* MATERIAL PROVIDED
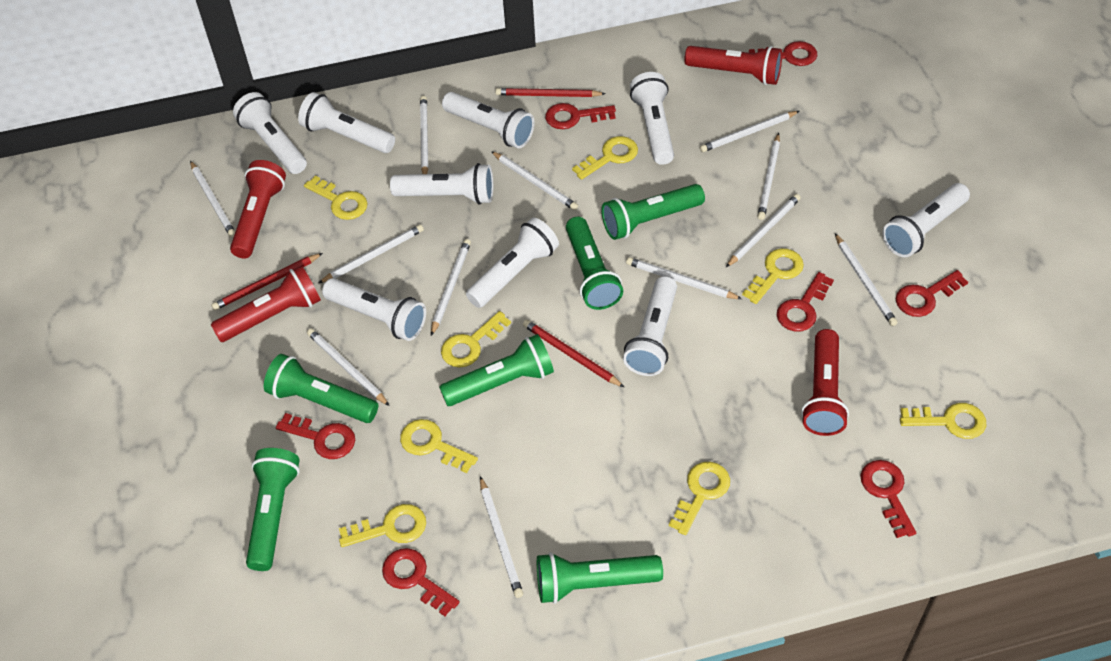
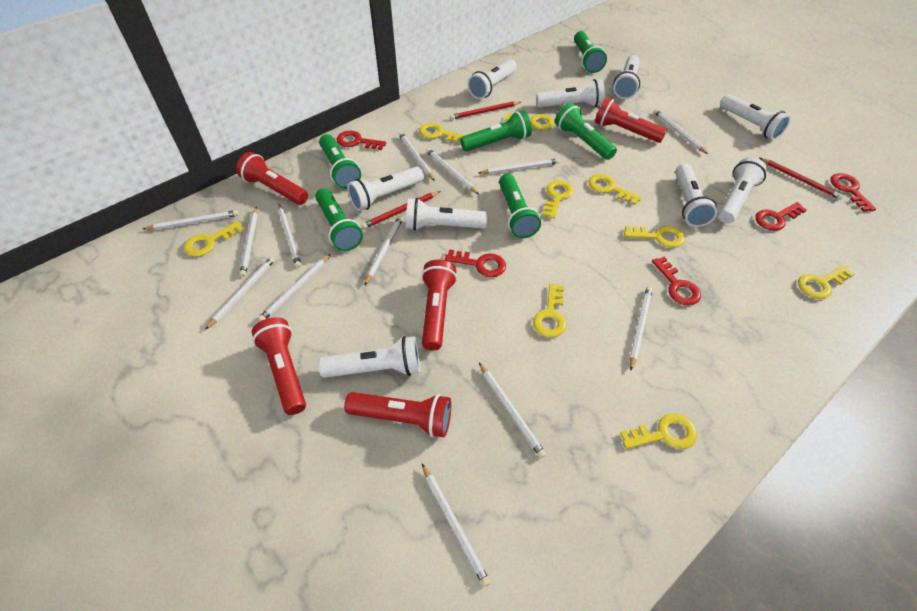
red flashlight: 4 -> 5
red key: 7 -> 5
white pencil: 12 -> 13
yellow key: 8 -> 9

* ASSIGNMENT
Output the whole of the data, unchanged; keep the pictures out.

* EXPECTED ANSWER
red flashlight: 4 -> 5
red key: 7 -> 5
white pencil: 12 -> 13
yellow key: 8 -> 9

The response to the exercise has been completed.